• _SOURCE MATERIAL_:
►
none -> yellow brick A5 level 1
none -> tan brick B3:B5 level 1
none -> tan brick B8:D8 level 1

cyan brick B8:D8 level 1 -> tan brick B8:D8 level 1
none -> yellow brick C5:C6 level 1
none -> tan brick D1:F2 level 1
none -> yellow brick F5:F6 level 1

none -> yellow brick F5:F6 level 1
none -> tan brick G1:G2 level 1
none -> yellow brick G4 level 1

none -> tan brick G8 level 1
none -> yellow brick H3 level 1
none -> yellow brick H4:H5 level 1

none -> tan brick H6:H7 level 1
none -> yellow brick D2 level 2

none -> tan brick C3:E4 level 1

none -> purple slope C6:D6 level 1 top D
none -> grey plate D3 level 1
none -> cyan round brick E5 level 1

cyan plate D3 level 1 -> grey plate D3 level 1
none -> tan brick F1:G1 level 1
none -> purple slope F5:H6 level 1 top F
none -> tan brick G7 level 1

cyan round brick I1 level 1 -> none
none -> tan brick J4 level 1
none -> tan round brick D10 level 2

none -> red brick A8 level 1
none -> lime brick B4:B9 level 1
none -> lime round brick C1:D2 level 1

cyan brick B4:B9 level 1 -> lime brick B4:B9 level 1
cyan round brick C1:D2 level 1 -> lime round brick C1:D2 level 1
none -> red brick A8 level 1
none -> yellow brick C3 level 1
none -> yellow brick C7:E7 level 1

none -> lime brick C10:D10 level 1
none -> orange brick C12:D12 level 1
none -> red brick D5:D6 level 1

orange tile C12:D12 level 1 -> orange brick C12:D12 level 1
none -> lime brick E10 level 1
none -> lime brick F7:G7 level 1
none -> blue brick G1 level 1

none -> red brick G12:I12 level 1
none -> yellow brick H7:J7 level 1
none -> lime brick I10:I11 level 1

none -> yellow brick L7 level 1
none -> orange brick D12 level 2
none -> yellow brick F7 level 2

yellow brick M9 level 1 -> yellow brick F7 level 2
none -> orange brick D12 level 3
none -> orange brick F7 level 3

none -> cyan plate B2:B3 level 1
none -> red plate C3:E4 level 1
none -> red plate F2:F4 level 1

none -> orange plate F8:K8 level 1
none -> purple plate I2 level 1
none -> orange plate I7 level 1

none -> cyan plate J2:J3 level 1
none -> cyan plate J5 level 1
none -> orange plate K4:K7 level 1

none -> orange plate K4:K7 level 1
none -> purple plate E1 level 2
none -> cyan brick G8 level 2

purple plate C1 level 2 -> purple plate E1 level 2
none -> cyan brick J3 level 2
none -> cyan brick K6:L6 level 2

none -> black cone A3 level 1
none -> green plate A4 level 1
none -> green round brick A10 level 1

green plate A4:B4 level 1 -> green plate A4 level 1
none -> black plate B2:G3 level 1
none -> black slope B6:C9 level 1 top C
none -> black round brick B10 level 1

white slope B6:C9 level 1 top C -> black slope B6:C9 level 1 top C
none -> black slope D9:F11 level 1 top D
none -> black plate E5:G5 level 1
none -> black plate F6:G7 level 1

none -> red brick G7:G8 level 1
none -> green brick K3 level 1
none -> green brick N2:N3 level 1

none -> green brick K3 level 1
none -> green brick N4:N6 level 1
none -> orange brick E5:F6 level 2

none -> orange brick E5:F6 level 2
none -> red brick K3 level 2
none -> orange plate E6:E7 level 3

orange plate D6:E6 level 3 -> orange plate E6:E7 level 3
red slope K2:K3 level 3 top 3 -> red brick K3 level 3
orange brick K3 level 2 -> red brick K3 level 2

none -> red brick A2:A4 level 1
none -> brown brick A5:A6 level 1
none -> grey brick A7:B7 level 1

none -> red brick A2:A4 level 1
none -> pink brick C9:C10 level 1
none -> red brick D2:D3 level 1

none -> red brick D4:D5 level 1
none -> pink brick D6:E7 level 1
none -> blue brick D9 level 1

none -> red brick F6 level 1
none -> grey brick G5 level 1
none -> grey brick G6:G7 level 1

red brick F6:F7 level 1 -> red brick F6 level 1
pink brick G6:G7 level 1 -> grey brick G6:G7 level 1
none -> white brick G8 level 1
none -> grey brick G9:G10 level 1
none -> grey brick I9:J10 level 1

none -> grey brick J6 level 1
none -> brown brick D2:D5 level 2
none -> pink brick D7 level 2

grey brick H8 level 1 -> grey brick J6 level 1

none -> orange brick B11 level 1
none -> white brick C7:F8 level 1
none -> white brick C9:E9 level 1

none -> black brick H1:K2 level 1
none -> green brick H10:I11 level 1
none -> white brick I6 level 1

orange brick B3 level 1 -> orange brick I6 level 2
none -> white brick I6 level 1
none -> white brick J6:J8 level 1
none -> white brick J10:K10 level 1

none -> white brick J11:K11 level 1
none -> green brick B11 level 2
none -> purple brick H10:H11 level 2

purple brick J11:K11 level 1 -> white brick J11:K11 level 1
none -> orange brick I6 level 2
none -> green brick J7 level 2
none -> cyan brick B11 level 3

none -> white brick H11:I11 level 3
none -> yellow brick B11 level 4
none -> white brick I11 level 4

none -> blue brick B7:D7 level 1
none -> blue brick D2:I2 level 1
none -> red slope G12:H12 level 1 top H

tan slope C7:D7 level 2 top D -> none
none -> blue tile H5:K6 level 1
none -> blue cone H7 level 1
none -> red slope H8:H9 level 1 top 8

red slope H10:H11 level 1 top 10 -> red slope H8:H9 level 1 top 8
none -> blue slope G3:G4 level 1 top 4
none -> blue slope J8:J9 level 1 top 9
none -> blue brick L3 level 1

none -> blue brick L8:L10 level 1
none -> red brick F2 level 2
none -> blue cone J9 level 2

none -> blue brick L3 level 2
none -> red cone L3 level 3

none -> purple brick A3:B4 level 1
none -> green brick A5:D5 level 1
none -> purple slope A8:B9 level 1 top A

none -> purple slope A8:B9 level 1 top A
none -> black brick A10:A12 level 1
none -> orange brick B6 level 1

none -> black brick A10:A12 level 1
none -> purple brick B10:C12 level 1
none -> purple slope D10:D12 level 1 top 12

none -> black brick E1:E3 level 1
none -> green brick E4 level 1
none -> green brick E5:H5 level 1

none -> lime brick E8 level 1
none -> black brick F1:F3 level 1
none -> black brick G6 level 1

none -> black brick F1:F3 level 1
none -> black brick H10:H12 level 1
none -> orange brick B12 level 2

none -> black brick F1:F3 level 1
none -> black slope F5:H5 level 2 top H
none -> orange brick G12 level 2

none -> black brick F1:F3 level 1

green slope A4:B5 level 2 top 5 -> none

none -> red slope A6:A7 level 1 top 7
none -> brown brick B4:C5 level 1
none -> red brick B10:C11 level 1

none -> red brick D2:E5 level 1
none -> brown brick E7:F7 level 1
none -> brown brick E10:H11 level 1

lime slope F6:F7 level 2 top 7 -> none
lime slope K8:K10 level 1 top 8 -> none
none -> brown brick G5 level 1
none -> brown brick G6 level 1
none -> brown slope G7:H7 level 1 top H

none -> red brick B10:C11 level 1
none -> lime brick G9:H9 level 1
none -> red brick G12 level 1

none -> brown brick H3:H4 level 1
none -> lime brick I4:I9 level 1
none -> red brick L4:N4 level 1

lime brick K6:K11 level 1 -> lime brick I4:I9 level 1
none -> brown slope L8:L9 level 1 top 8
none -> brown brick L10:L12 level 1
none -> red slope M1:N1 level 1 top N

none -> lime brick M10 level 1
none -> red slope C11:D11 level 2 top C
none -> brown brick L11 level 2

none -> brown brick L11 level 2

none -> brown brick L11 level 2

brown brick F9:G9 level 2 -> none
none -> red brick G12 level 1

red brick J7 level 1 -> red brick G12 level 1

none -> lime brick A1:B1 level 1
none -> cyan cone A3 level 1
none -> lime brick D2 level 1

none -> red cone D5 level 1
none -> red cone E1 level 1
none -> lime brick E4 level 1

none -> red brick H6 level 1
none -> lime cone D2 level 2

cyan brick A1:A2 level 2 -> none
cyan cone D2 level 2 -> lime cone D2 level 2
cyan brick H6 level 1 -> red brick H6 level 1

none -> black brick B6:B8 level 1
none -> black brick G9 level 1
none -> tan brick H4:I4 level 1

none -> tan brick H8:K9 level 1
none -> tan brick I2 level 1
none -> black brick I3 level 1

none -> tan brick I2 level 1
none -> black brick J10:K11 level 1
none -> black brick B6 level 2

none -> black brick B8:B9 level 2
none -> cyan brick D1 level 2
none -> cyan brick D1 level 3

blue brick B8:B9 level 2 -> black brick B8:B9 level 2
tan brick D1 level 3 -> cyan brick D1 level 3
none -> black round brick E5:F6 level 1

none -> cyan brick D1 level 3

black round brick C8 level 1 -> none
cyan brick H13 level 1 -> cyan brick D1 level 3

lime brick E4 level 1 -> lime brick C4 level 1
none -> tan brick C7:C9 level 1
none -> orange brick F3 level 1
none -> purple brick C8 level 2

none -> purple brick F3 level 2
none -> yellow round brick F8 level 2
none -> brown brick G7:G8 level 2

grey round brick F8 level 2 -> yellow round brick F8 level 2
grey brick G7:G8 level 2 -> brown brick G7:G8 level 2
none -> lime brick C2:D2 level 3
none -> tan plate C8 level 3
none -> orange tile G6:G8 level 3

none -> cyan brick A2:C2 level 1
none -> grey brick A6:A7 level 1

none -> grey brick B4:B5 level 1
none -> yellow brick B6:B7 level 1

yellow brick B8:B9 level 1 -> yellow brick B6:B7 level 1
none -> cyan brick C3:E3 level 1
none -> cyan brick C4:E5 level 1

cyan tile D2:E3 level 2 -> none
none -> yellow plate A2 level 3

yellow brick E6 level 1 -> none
◄
Beginning at the top of the data, extract each line through the line containing "none -> lime brick B4:B9 level 1" and return those lines exactly, with nothing added.

none -> yellow brick A5 level 1
none -> tan brick B3:B5 level 1
none -> tan brick B8:D8 level 1

cyan brick B8:D8 level 1 -> tan brick B8:D8 level 1
none -> yellow brick C5:C6 level 1
none -> tan brick D1:F2 level 1
none -> yellow brick F5:F6 level 1

none -> yellow brick F5:F6 level 1
none -> tan brick G1:G2 level 1
none -> yellow brick G4 level 1

none -> tan brick G8 level 1
none -> yellow brick H3 level 1
none -> yellow brick H4:H5 level 1

none -> tan brick H6:H7 level 1
none -> yellow brick D2 level 2

none -> tan brick C3:E4 level 1

none -> purple slope C6:D6 level 1 top D
none -> grey plate D3 level 1
none -> cyan round brick E5 level 1

cyan plate D3 level 1 -> grey plate D3 level 1
none -> tan brick F1:G1 level 1
none -> purple slope F5:H6 level 1 top F
none -> tan brick G7 level 1

cyan round brick I1 level 1 -> none
none -> tan brick J4 level 1
none -> tan round brick D10 level 2

none -> red brick A8 level 1
none -> lime brick B4:B9 level 1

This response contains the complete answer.